**WORK ORDER**
Nothing but the lines from the one with "(299, 184) = (425, 356): white" through the final line of the listing should appear in the answer, each copied exactly.

**INFORMATION SUPPLIED**
= = = = =

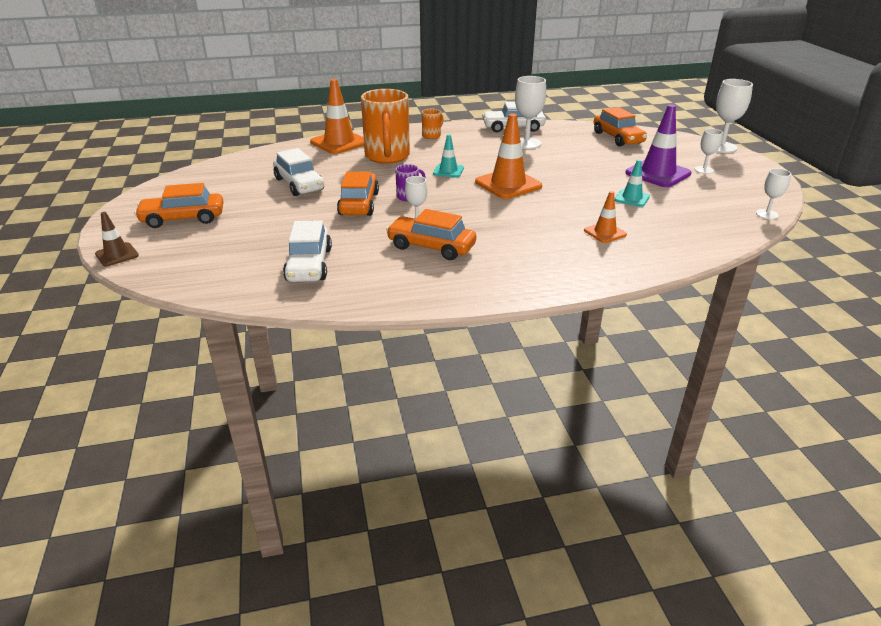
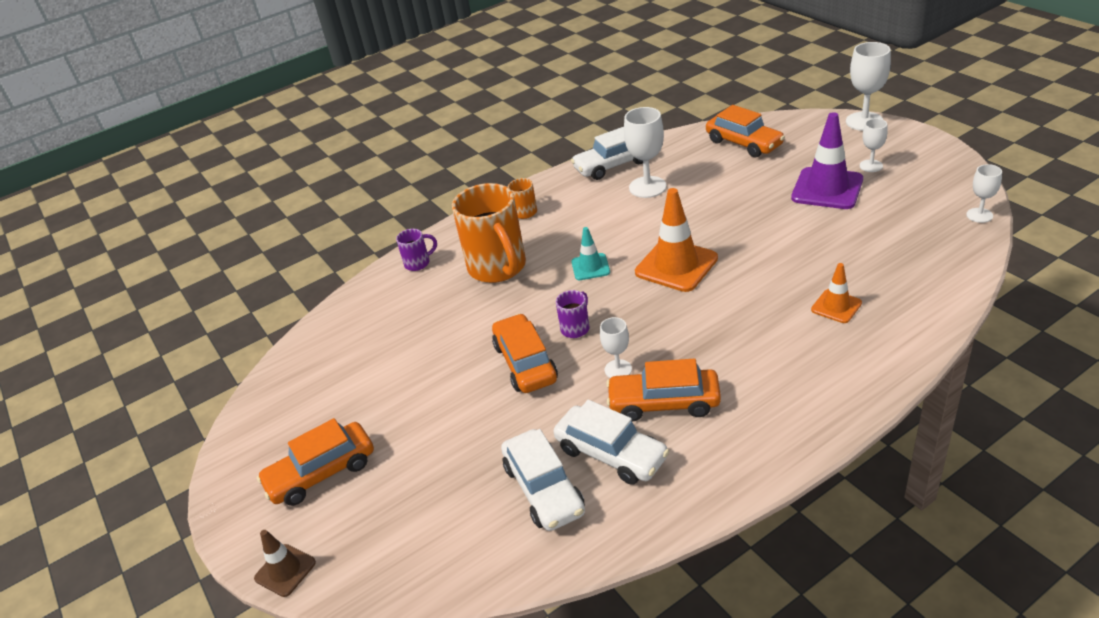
camera: 15 degrees left, 5 degrees up
(299, 184) = (425, 356): white car -> white car (611, 453)
(339, 142) = (418, 263): orange traffic cone -> purple mug
(632, 198) = (827, 240): turquoise traffic cone -> none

= = = = =

**WRITTEN RESPONSE**
(299, 184) = (425, 356): white car -> white car (611, 453)
(339, 142) = (418, 263): orange traffic cone -> purple mug
(632, 198) = (827, 240): turquoise traffic cone -> none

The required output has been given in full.